### ASSIGNMENT
No pictures go into the copy. Write out exactly the lines below from the one containing "C6: 10nF (U2/in+, n9) -> none" through the one containing "R3: none -> 820 (GND, n8)".

[DATA FOR REVIEW — start]

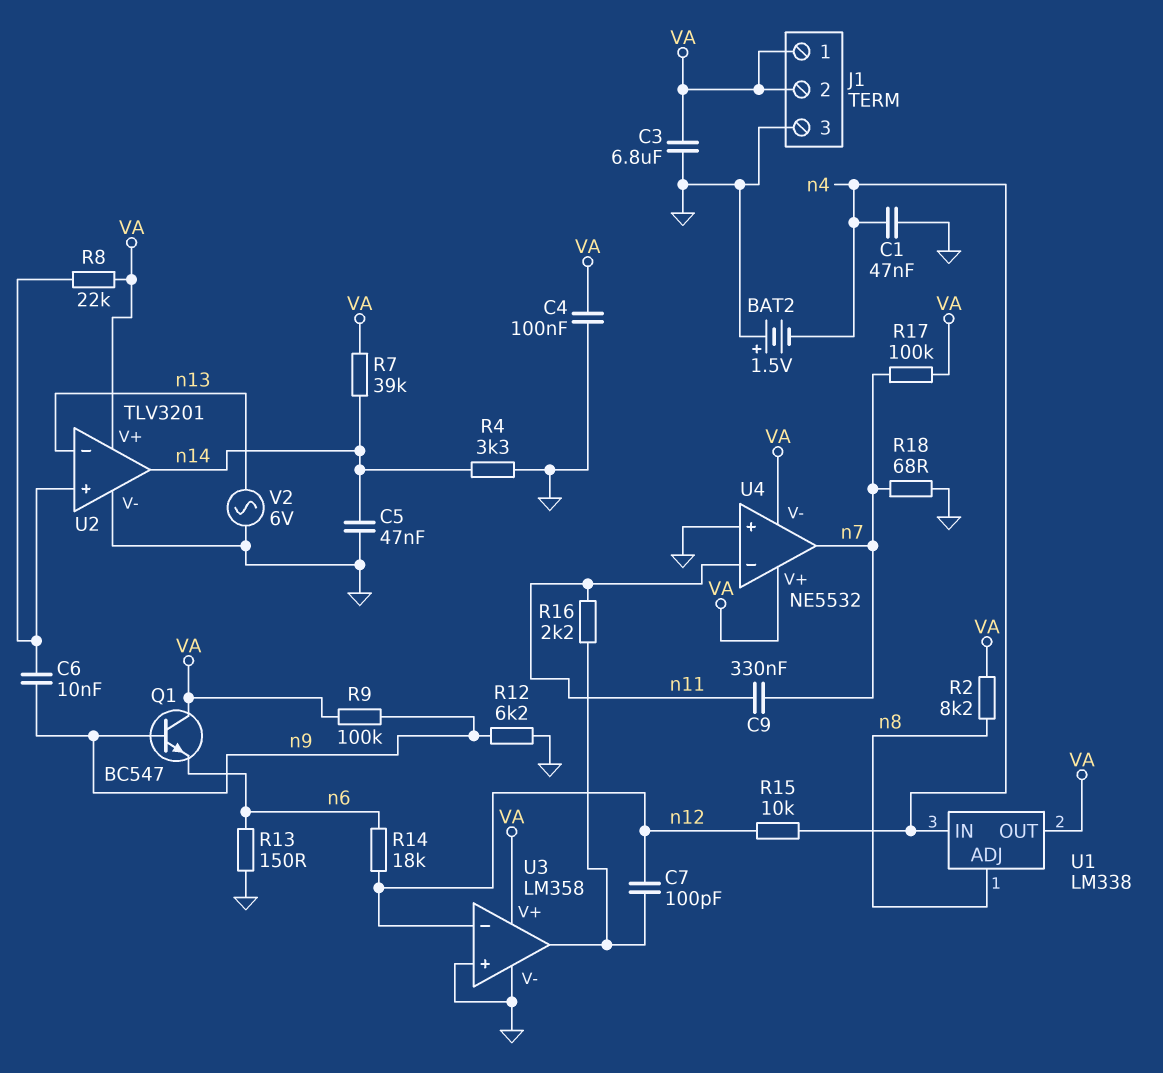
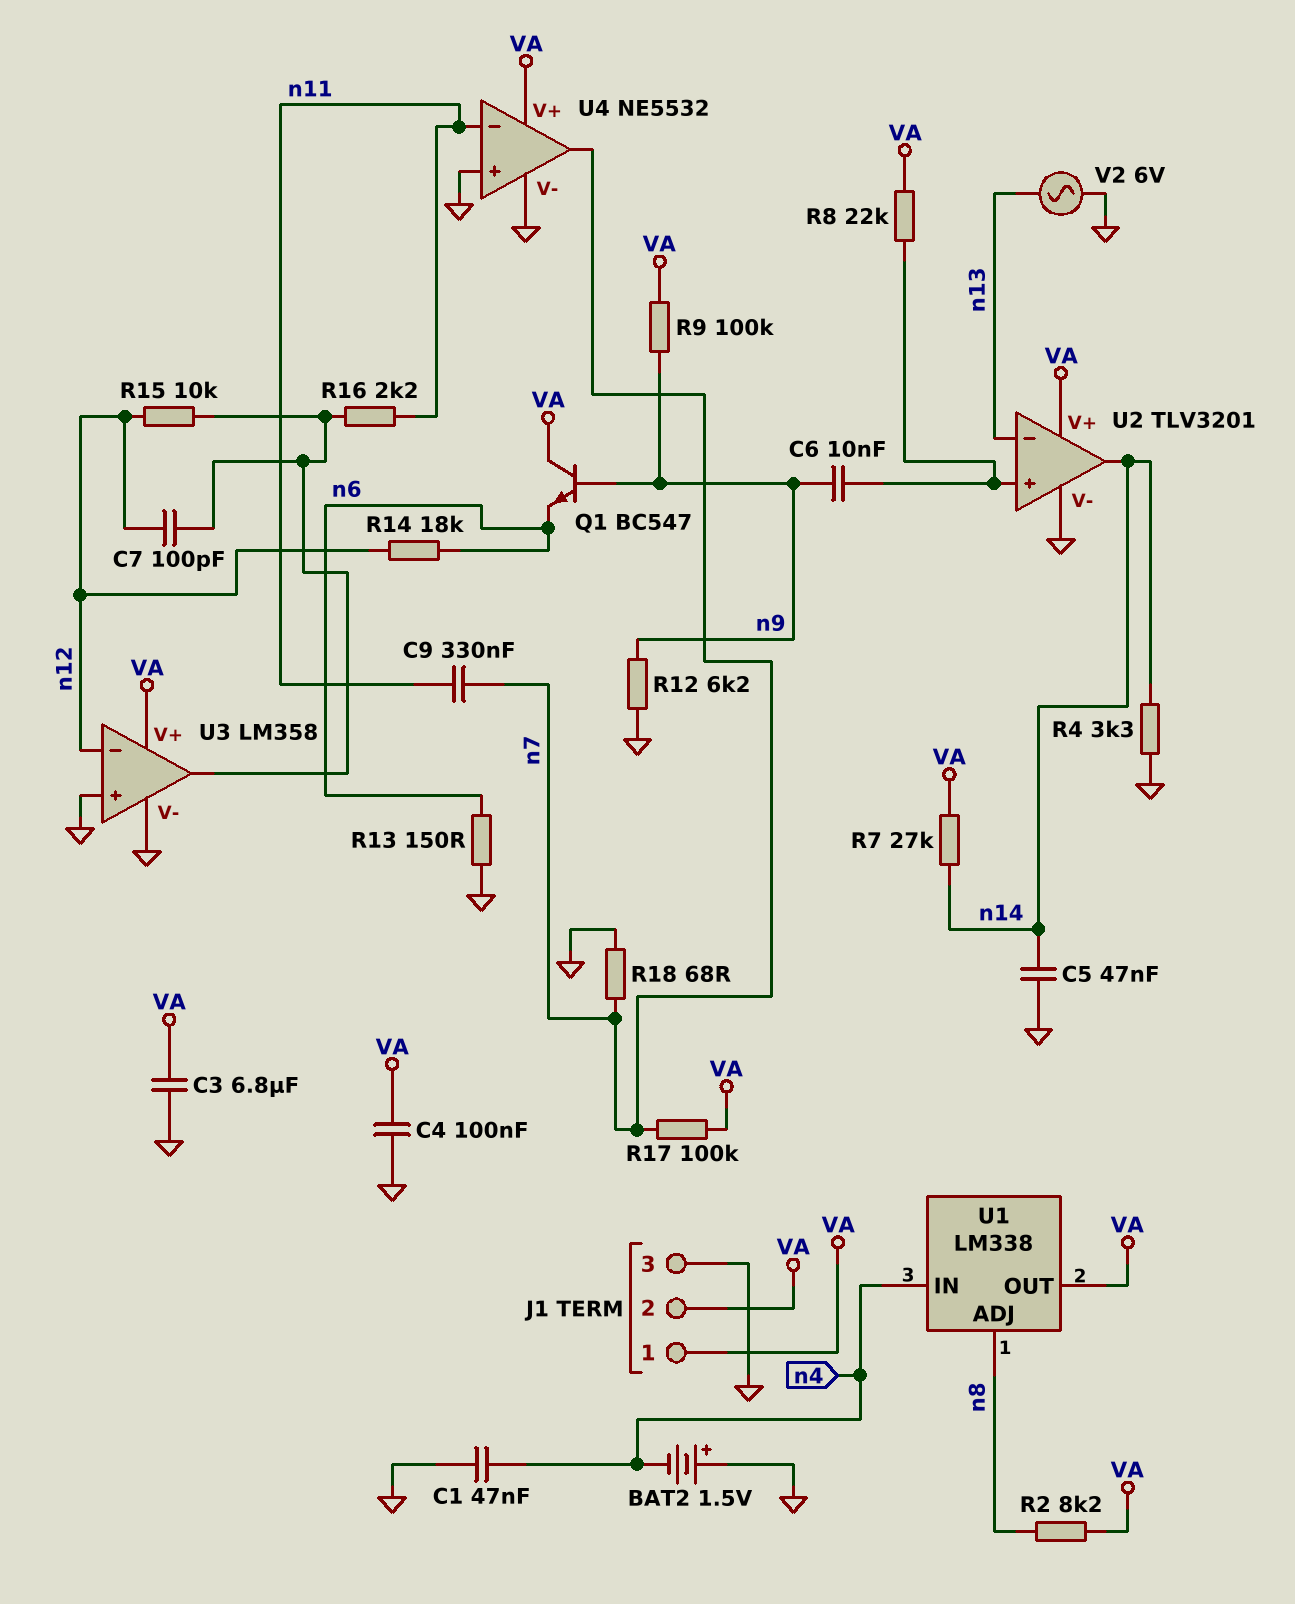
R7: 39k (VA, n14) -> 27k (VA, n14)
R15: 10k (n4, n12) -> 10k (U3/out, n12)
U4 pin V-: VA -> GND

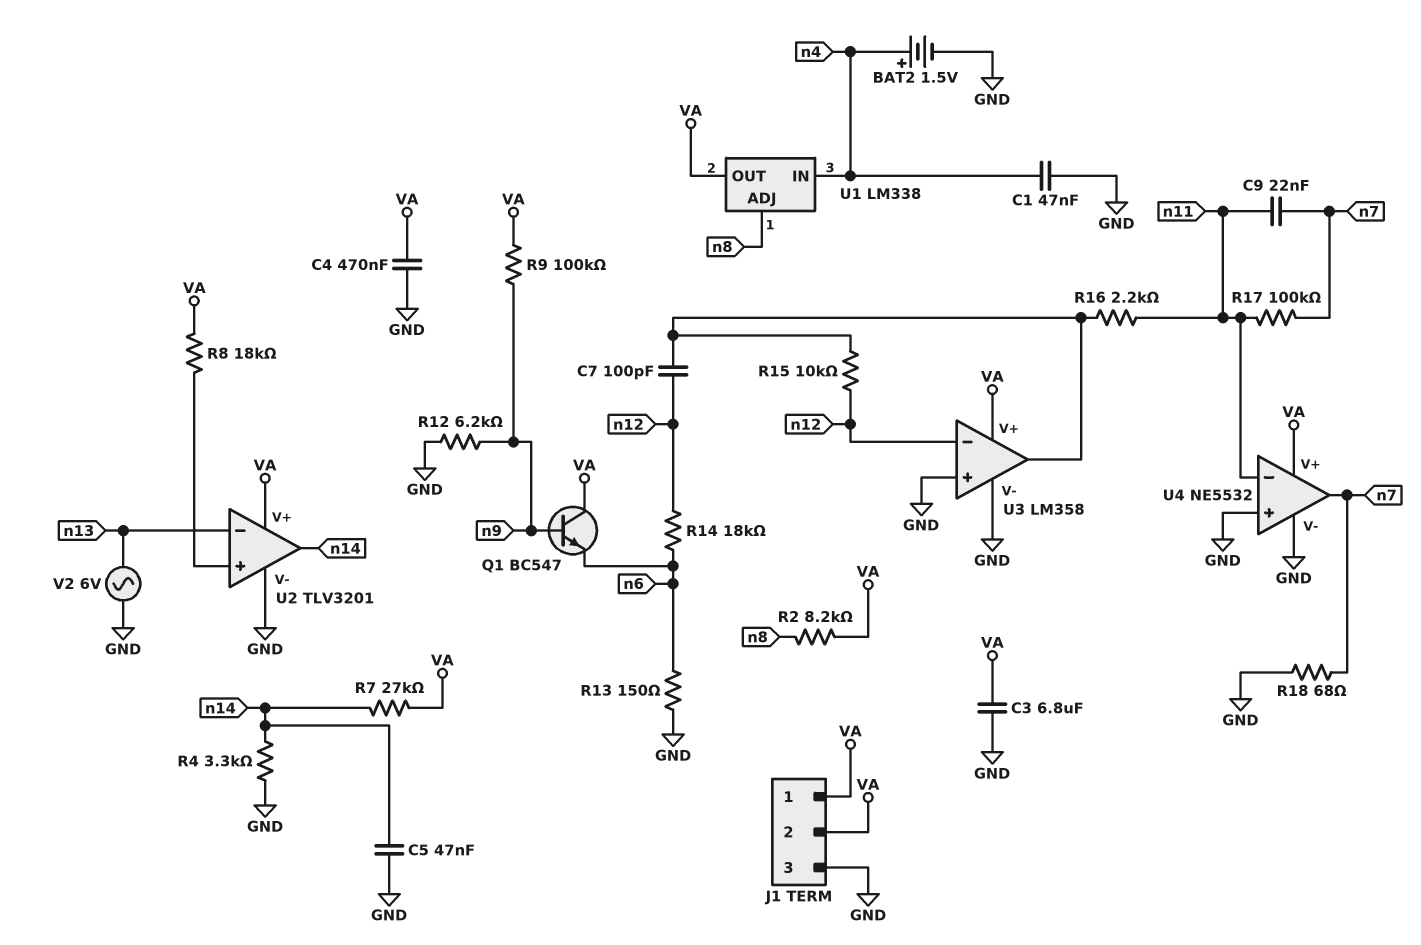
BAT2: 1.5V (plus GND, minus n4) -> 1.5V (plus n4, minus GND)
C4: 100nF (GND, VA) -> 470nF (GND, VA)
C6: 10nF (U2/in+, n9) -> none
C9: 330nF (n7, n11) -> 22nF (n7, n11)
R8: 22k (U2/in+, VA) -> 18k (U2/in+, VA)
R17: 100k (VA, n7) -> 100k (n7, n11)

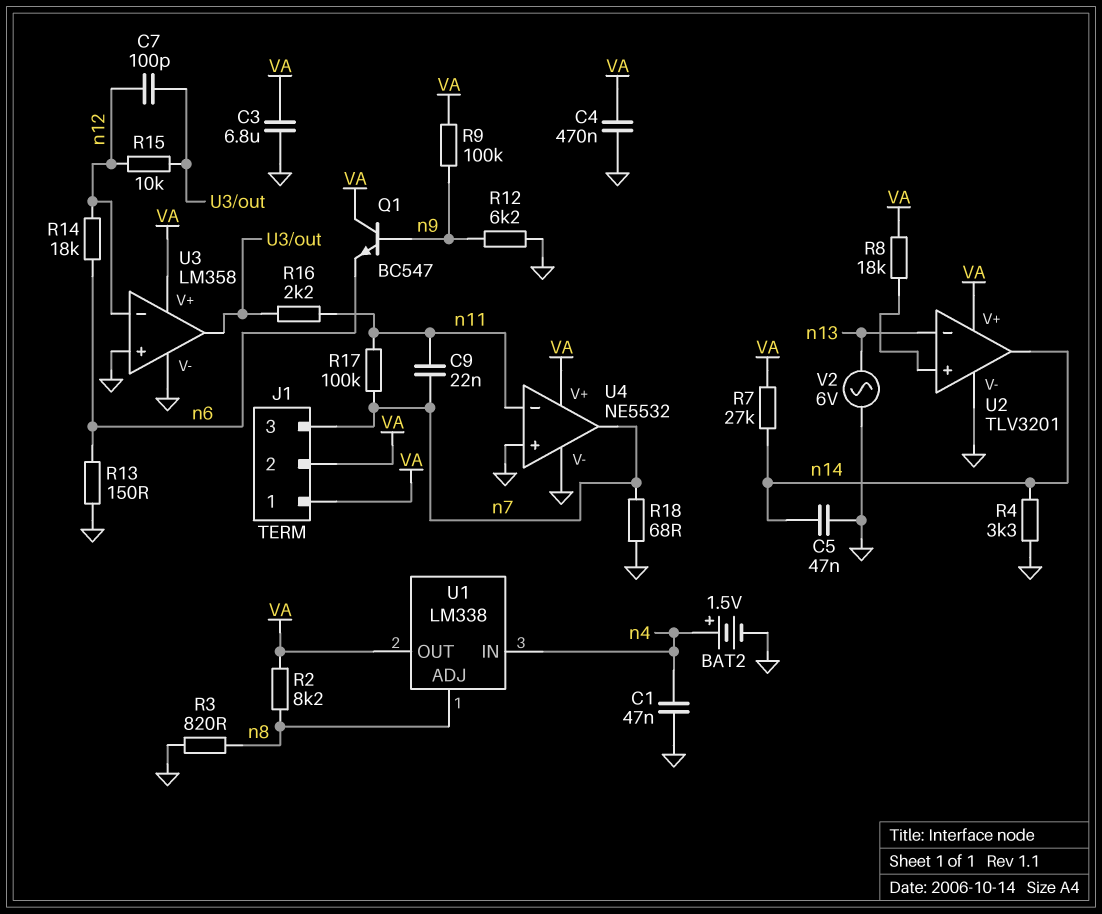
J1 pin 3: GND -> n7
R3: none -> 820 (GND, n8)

[DATA FOR REVIEW — finish]
[DATA FOR REVIEW — start]

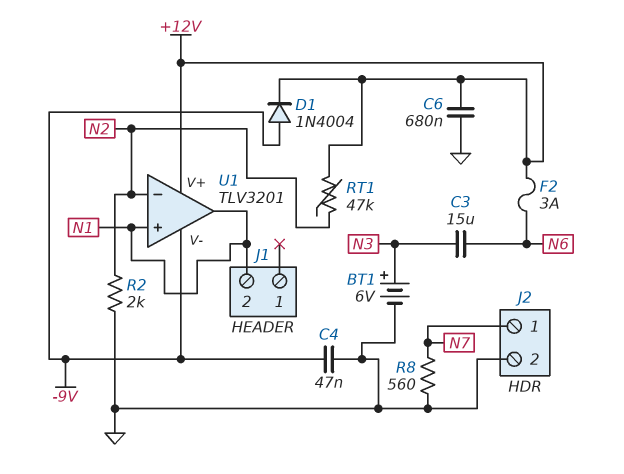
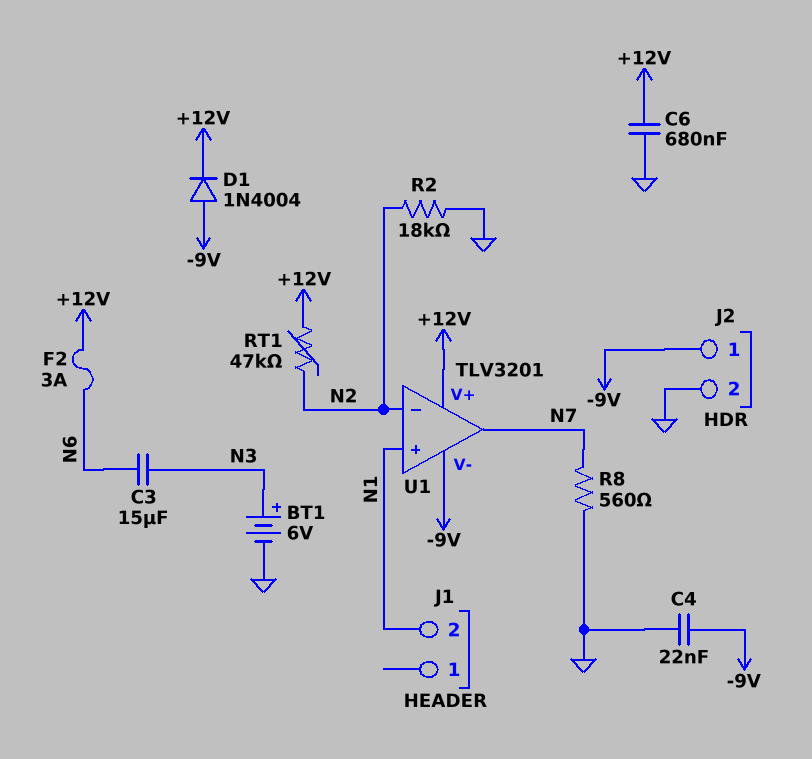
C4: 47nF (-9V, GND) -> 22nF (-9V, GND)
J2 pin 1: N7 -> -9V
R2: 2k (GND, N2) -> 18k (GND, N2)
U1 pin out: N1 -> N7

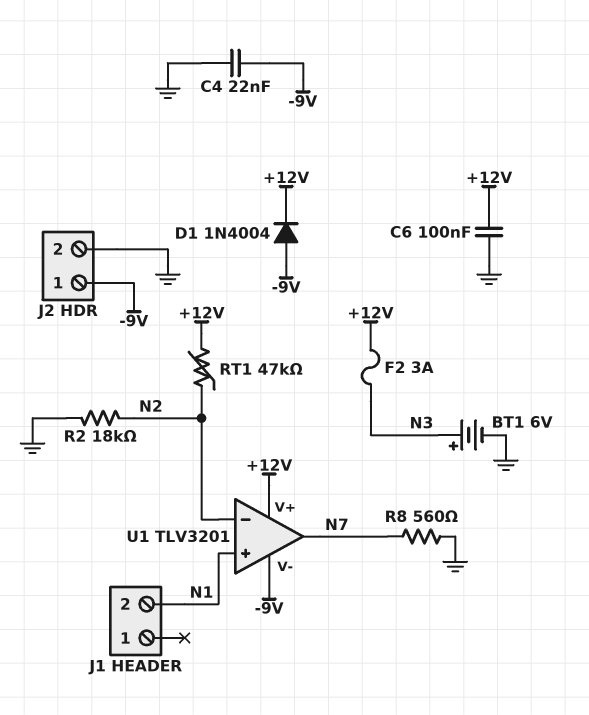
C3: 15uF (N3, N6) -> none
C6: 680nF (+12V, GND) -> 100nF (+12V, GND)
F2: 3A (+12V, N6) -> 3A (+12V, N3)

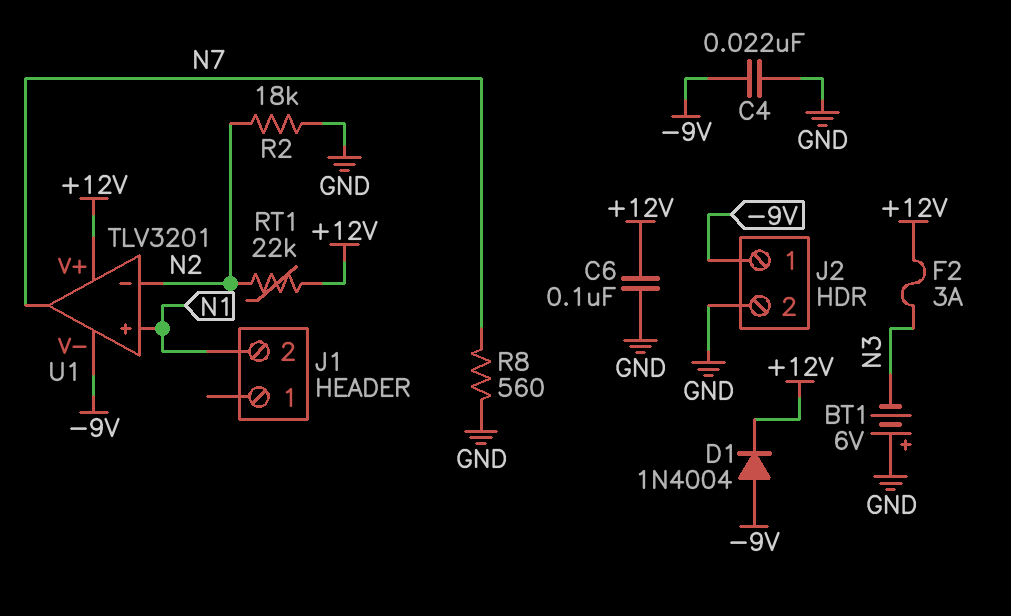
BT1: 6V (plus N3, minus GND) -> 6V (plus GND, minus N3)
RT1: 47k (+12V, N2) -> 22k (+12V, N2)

[DATA FOR REVIEW — finish]

### SOLUTION TO THIS EXERCISE
C6: 10nF (U2/in+, n9) -> none
C9: 330nF (n7, n11) -> 22nF (n7, n11)
R8: 22k (U2/in+, VA) -> 18k (U2/in+, VA)
R17: 100k (VA, n7) -> 100k (n7, n11)

J1 pin 3: GND -> n7
R3: none -> 820 (GND, n8)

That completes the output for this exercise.